**TASK TO CARRY OUT:**
Recreate the listing that follows line for line, without pictures.
☆ ☆ ☆ ☆ ☆
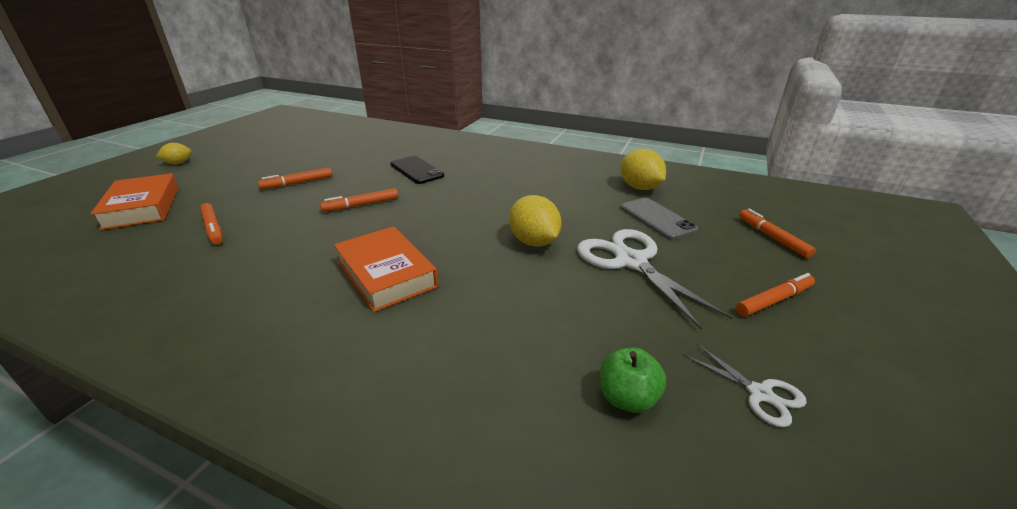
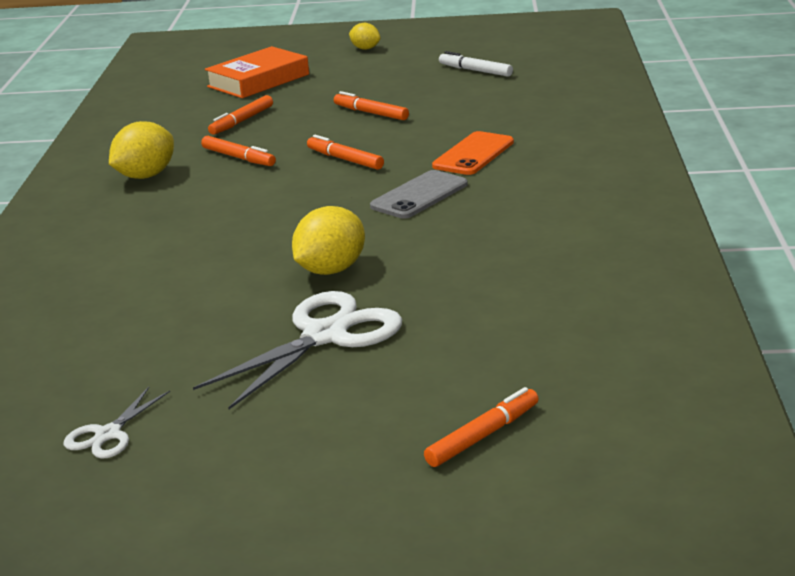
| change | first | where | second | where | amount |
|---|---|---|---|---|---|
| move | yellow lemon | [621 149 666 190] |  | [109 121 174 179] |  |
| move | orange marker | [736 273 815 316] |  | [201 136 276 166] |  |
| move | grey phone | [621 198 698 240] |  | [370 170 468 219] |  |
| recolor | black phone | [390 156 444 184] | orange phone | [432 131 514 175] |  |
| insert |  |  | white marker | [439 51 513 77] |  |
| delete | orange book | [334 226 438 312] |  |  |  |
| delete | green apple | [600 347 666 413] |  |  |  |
☆ ☆ ☆ ☆ ☆
**RESULT:**
| change | first | where | second | where | amount |
|---|---|---|---|---|---|
| move | yellow lemon | [621 149 666 190] |  | [109 121 174 179] |  |
| move | orange marker | [736 273 815 316] |  | [201 136 276 166] |  |
| move | grey phone | [621 198 698 240] |  | [370 170 468 219] |  |
| recolor | black phone | [390 156 444 184] | orange phone | [432 131 514 175] |  |
| insert |  |  | white marker | [439 51 513 77] |  |
| delete | orange book | [334 226 438 312] |  |  |  |
| delete | green apple | [600 347 666 413] |  |  |  |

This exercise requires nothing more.